**The problem:** Using only the entries below, copy exactly the lines that begin at the one with "C3: none -> 220nF (+3V3, GND)" and end at the one with "R6: none -> 10 (GND, NET12)", both included. Drop the pictures.

**Edit difference data:**
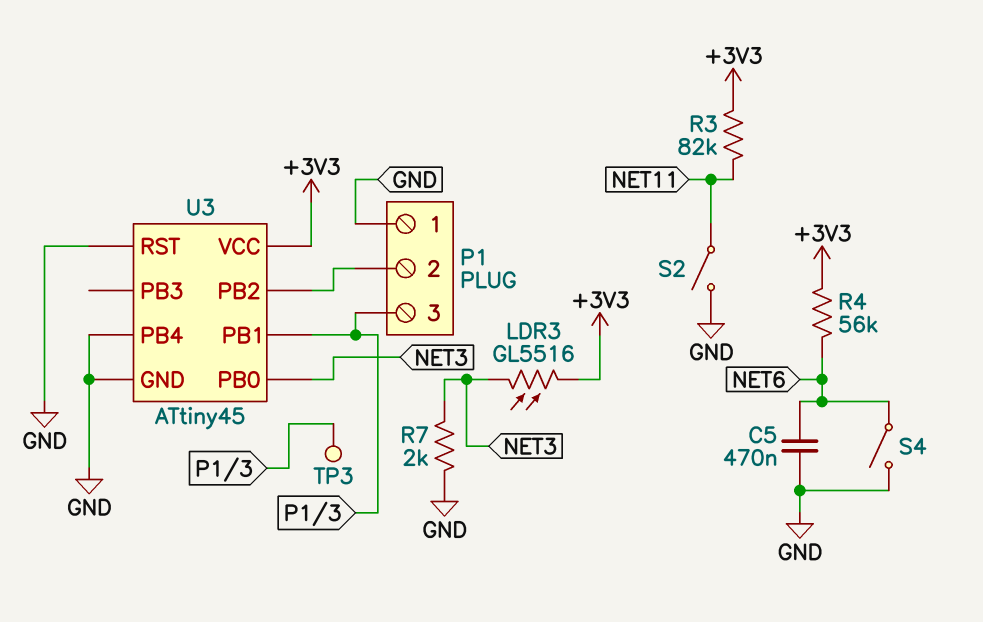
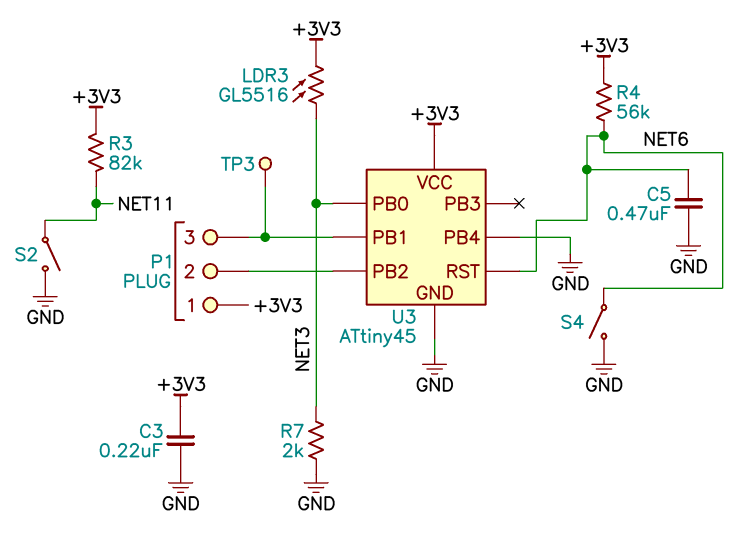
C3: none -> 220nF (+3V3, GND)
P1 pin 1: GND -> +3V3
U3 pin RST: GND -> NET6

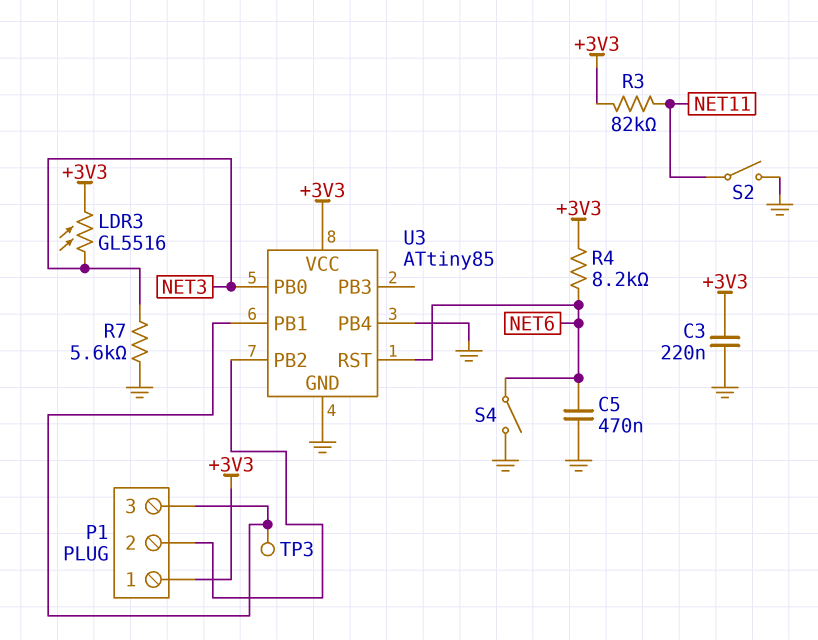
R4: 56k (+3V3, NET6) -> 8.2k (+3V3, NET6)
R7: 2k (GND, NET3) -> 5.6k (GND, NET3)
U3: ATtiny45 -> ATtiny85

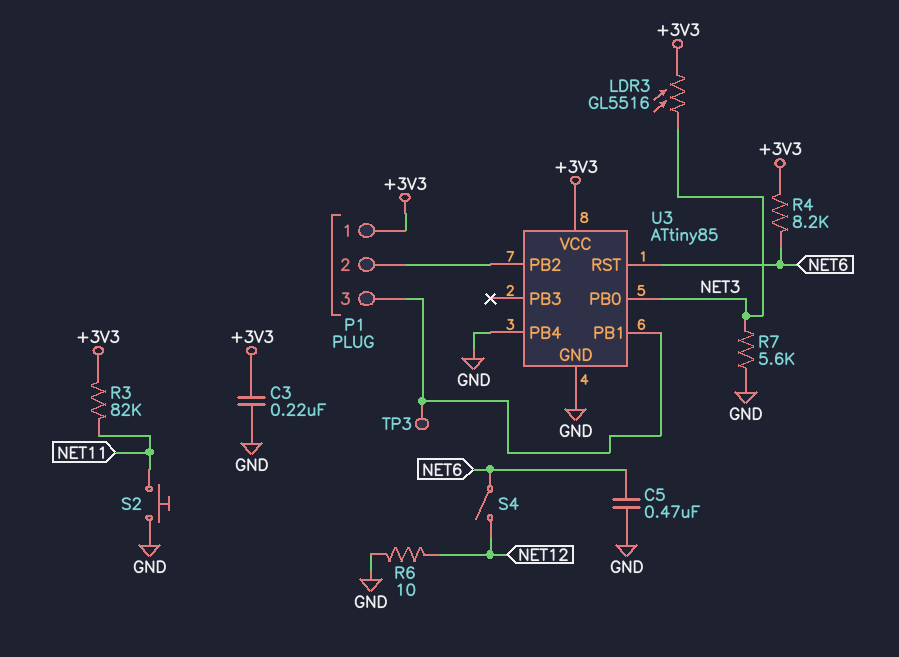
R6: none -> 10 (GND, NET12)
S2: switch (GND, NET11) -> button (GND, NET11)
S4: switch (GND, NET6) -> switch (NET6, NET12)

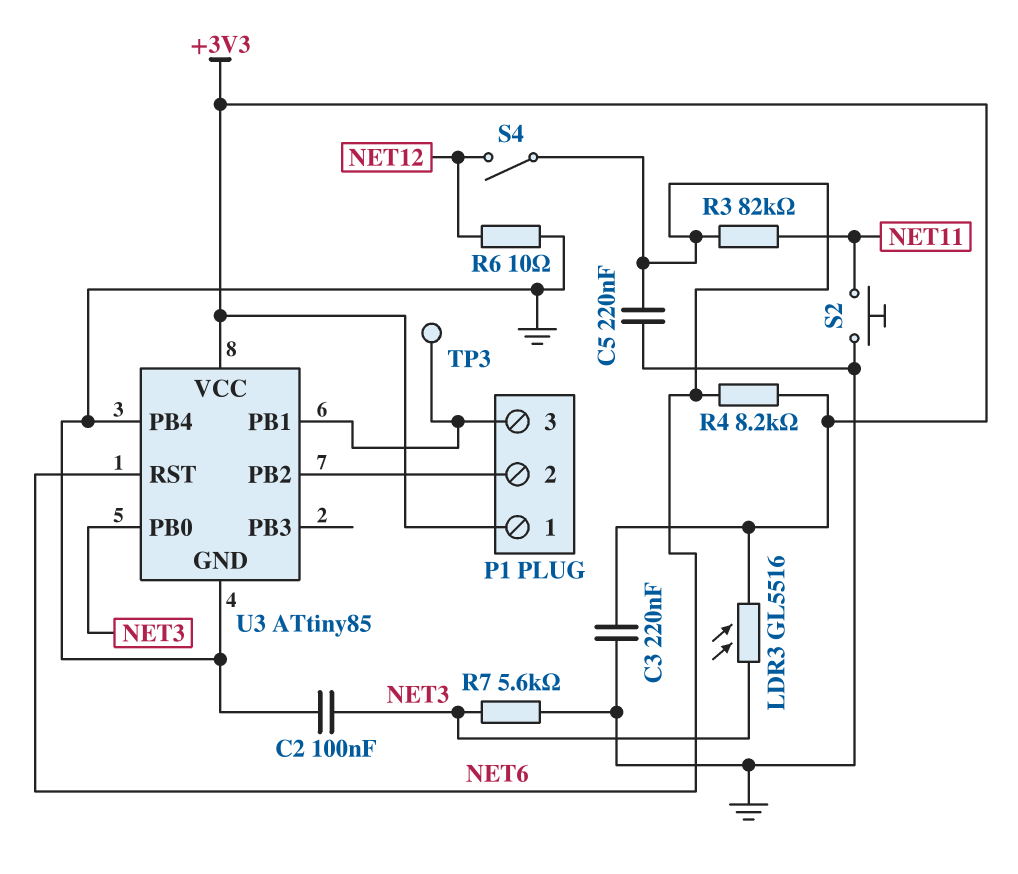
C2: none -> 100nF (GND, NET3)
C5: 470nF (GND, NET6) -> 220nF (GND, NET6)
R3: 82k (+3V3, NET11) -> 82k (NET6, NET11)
...
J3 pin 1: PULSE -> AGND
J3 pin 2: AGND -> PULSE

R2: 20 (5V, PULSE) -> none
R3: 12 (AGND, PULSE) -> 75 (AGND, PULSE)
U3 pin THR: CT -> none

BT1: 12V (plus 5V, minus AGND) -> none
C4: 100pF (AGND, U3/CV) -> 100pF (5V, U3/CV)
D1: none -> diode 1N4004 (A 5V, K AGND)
==
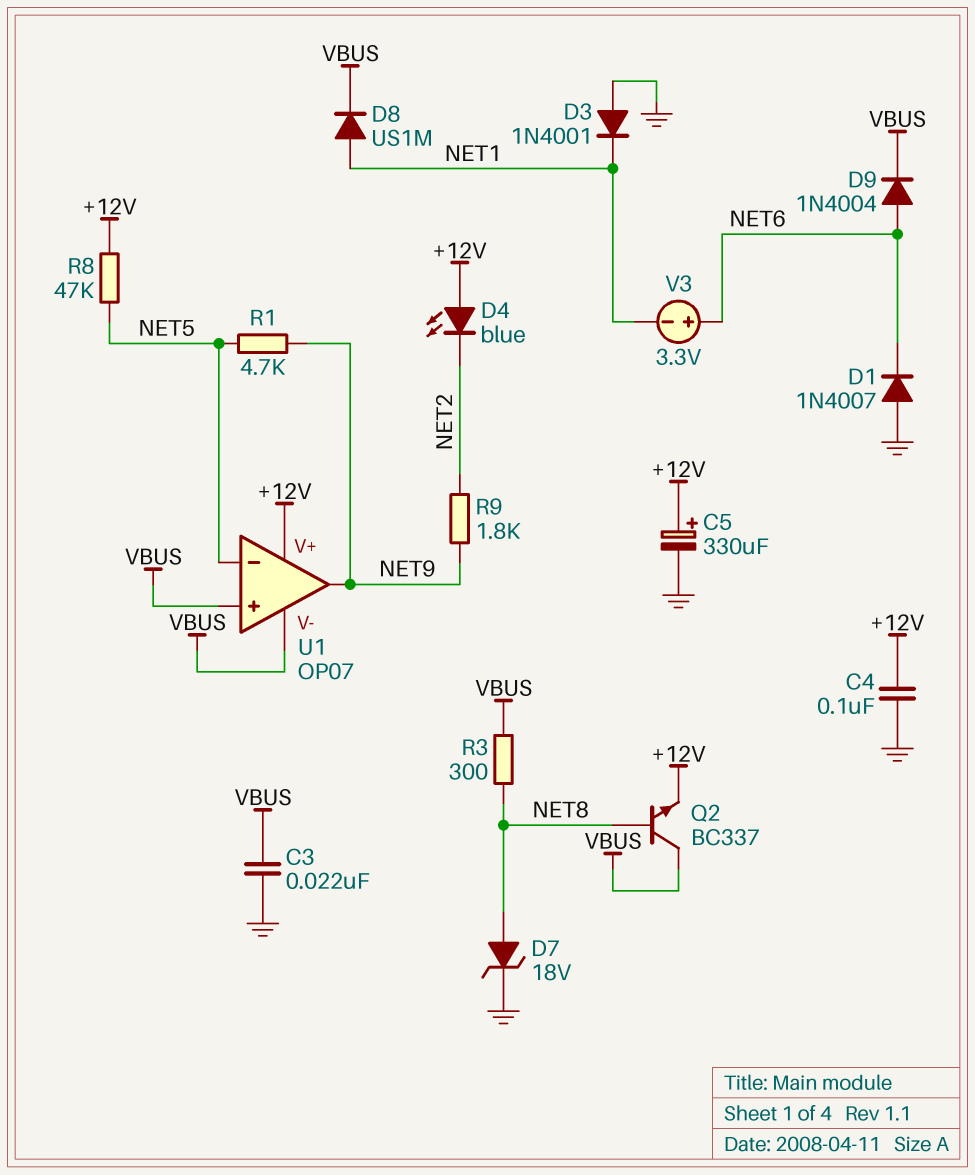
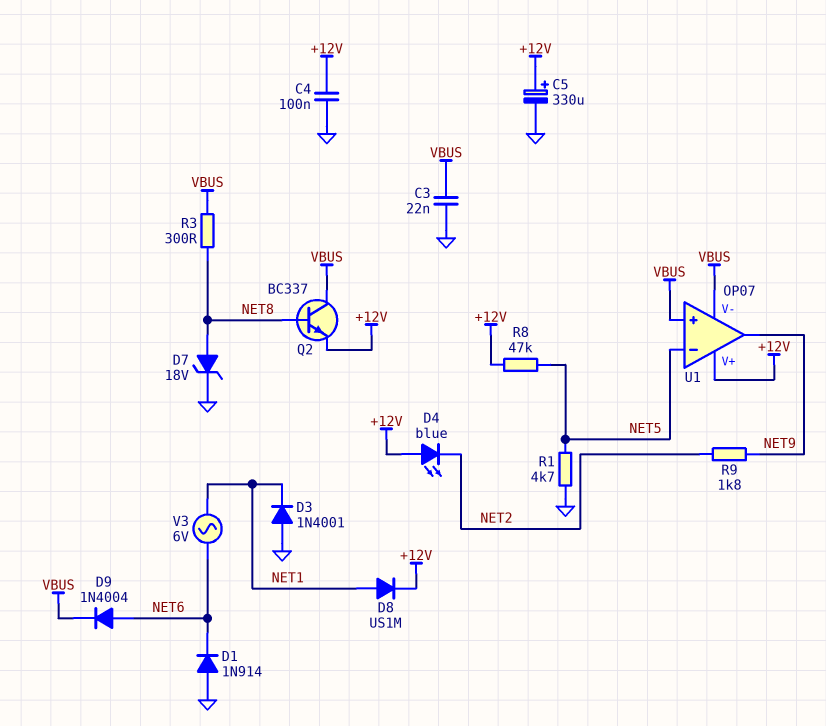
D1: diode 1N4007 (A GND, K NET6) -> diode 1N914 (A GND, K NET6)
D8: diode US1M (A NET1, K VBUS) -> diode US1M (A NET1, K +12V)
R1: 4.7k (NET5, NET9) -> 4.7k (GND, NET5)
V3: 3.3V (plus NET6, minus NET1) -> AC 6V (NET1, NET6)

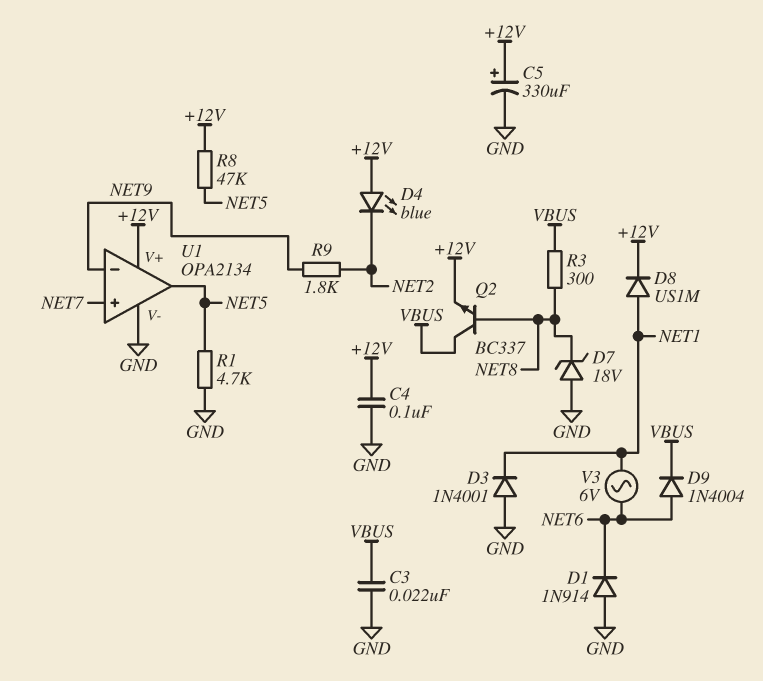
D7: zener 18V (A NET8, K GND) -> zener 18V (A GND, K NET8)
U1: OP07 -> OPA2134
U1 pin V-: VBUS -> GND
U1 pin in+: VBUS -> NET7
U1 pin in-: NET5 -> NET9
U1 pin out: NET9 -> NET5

**Written answer:**
C3: none -> 220nF (+3V3, GND)
P1 pin 1: GND -> +3V3
U3 pin RST: GND -> NET6

R4: 56k (+3V3, NET6) -> 8.2k (+3V3, NET6)
R7: 2k (GND, NET3) -> 5.6k (GND, NET3)
U3: ATtiny45 -> ATtiny85

R6: none -> 10 (GND, NET12)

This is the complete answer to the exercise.